======== Given data ========
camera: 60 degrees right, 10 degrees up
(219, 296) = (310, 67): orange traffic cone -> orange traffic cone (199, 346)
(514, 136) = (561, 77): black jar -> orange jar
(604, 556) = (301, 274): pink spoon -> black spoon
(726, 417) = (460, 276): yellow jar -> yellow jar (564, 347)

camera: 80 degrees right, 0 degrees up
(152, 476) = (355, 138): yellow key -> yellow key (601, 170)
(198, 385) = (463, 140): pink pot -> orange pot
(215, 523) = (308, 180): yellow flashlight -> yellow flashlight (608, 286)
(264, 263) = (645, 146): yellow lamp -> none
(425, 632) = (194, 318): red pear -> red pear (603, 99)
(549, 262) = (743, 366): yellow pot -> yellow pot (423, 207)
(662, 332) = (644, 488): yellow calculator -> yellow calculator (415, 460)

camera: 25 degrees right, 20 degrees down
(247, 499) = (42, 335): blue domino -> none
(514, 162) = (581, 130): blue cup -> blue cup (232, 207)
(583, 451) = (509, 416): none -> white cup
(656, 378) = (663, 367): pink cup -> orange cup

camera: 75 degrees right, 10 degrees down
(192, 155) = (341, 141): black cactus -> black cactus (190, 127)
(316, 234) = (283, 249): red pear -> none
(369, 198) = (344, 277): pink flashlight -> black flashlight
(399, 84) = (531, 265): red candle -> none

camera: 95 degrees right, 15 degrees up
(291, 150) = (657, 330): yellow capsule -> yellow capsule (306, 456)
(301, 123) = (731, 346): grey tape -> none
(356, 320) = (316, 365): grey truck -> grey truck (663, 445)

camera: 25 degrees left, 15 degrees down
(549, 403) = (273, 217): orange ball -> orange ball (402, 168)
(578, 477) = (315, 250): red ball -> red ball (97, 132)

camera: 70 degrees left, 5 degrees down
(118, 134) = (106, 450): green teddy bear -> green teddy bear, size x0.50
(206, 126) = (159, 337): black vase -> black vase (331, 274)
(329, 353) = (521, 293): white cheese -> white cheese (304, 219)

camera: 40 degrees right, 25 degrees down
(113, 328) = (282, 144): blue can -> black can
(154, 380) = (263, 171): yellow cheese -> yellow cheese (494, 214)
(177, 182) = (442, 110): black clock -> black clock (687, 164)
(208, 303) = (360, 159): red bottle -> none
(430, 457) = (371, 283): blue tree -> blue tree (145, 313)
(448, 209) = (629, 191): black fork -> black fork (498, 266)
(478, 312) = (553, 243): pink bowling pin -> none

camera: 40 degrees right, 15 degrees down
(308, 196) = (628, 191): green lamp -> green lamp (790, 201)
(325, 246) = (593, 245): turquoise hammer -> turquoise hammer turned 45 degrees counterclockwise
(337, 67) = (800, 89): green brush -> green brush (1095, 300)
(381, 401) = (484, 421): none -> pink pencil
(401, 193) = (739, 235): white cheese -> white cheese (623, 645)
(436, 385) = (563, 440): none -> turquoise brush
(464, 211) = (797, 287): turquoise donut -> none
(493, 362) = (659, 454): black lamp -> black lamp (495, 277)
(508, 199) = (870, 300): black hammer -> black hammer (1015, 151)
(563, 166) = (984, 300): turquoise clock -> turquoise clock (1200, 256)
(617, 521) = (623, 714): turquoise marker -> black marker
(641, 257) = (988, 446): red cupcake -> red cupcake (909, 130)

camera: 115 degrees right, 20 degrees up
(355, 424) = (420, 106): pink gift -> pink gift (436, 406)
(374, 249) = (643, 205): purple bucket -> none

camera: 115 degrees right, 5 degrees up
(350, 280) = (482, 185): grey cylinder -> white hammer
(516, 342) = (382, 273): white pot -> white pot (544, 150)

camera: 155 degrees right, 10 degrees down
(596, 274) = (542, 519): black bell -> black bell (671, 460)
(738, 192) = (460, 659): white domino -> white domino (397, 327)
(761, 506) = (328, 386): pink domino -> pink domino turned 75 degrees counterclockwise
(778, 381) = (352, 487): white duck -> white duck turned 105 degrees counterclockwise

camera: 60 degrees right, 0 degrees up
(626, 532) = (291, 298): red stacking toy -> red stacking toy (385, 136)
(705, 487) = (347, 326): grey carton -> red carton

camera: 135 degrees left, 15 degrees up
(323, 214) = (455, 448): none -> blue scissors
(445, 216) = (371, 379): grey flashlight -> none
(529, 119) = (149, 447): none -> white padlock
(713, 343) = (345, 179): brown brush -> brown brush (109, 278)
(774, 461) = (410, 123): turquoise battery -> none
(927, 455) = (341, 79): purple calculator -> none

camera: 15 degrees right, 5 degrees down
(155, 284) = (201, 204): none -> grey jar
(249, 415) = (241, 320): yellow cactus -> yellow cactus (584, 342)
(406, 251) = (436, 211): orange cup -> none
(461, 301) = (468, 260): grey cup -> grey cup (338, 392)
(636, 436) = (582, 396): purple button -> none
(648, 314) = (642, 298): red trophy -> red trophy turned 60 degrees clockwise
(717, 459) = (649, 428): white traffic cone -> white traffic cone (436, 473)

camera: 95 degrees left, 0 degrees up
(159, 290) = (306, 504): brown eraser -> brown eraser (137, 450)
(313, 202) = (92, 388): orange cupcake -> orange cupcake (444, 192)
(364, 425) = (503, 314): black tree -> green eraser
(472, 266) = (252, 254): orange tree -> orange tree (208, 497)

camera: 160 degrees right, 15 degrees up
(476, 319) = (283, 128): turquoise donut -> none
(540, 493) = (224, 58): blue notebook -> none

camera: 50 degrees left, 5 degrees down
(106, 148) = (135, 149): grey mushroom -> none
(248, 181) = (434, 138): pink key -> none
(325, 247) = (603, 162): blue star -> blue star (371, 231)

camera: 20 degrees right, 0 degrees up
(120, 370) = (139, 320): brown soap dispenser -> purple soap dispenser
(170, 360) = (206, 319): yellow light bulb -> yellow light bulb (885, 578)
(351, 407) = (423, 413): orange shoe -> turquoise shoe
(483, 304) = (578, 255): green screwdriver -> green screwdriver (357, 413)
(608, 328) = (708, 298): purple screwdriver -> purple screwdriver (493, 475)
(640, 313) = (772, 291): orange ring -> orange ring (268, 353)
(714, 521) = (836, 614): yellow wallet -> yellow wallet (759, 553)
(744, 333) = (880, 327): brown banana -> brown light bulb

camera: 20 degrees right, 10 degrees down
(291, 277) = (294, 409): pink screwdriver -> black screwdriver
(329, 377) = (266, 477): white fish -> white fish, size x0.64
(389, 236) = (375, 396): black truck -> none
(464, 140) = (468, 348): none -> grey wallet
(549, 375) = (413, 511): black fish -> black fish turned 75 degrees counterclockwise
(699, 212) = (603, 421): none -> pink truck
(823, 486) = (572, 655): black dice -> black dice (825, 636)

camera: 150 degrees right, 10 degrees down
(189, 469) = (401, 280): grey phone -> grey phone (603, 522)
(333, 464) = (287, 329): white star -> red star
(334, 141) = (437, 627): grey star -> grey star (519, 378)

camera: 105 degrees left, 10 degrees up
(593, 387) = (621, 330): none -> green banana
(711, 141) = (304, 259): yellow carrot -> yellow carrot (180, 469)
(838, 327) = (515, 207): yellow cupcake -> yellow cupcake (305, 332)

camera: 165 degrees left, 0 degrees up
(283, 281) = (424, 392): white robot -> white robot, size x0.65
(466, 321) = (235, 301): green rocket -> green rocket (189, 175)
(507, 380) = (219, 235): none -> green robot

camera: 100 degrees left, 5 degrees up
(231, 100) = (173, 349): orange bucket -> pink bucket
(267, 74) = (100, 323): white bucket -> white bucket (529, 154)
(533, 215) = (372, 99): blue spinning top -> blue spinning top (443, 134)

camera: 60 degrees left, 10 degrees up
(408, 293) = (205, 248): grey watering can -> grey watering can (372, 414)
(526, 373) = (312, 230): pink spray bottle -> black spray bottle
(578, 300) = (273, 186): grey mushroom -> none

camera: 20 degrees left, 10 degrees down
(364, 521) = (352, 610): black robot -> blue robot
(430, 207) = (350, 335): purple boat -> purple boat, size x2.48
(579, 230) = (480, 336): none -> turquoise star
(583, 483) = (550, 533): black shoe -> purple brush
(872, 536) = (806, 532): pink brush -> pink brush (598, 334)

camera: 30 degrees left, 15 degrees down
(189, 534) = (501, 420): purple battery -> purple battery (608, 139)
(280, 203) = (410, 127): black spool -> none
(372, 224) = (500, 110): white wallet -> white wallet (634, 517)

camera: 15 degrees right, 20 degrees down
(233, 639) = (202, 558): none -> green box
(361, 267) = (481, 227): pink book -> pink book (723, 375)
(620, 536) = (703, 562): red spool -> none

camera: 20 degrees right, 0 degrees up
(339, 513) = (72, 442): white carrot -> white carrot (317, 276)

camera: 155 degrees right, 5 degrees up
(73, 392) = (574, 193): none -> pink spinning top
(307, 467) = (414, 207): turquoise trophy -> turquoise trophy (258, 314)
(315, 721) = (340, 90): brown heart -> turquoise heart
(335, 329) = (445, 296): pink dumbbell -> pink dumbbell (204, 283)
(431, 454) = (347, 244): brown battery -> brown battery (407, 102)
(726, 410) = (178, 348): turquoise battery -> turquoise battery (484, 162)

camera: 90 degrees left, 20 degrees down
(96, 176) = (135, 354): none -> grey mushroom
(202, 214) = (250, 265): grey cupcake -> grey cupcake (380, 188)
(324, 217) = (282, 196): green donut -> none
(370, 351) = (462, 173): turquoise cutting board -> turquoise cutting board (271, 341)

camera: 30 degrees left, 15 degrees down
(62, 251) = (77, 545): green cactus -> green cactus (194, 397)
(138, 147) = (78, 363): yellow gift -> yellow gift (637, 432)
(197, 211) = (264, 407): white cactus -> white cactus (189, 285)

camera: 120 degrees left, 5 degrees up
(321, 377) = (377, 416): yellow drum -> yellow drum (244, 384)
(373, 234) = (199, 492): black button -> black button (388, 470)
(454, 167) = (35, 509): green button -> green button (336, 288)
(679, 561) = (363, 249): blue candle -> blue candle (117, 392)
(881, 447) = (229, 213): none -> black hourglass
========
[Activity]: Print the lines above from the one with "(626, 532) = (291, 298): red" through the one with "(389, 236) = (375, 396): black truck -> none", both included, exactly as written and nothing more.

[Written answer]:
(626, 532) = (291, 298): red stacking toy -> red stacking toy (385, 136)
(705, 487) = (347, 326): grey carton -> red carton

camera: 135 degrees left, 15 degrees up
(323, 214) = (455, 448): none -> blue scissors
(445, 216) = (371, 379): grey flashlight -> none
(529, 119) = (149, 447): none -> white padlock
(713, 343) = (345, 179): brown brush -> brown brush (109, 278)
(774, 461) = (410, 123): turquoise battery -> none
(927, 455) = (341, 79): purple calculator -> none

camera: 15 degrees right, 5 degrees down
(155, 284) = (201, 204): none -> grey jar
(249, 415) = (241, 320): yellow cactus -> yellow cactus (584, 342)
(406, 251) = (436, 211): orange cup -> none
(461, 301) = (468, 260): grey cup -> grey cup (338, 392)
(636, 436) = (582, 396): purple button -> none
(648, 314) = (642, 298): red trophy -> red trophy turned 60 degrees clockwise
(717, 459) = (649, 428): white traffic cone -> white traffic cone (436, 473)

camera: 95 degrees left, 0 degrees up
(159, 290) = (306, 504): brown eraser -> brown eraser (137, 450)
(313, 202) = (92, 388): orange cupcake -> orange cupcake (444, 192)
(364, 425) = (503, 314): black tree -> green eraser
(472, 266) = (252, 254): orange tree -> orange tree (208, 497)

camera: 160 degrees right, 15 degrees up
(476, 319) = (283, 128): turquoise donut -> none
(540, 493) = (224, 58): blue notebook -> none

camera: 50 degrees left, 5 degrees down
(106, 148) = (135, 149): grey mushroom -> none
(248, 181) = (434, 138): pink key -> none
(325, 247) = (603, 162): blue star -> blue star (371, 231)

camera: 20 degrees right, 0 degrees up
(120, 370) = (139, 320): brown soap dispenser -> purple soap dispenser
(170, 360) = (206, 319): yellow light bulb -> yellow light bulb (885, 578)
(351, 407) = (423, 413): orange shoe -> turquoise shoe
(483, 304) = (578, 255): green screwdriver -> green screwdriver (357, 413)
(608, 328) = (708, 298): purple screwdriver -> purple screwdriver (493, 475)
(640, 313) = (772, 291): orange ring -> orange ring (268, 353)
(714, 521) = (836, 614): yellow wallet -> yellow wallet (759, 553)
(744, 333) = (880, 327): brown banana -> brown light bulb

camera: 20 degrees right, 10 degrees down
(291, 277) = (294, 409): pink screwdriver -> black screwdriver
(329, 377) = (266, 477): white fish -> white fish, size x0.64
(389, 236) = (375, 396): black truck -> none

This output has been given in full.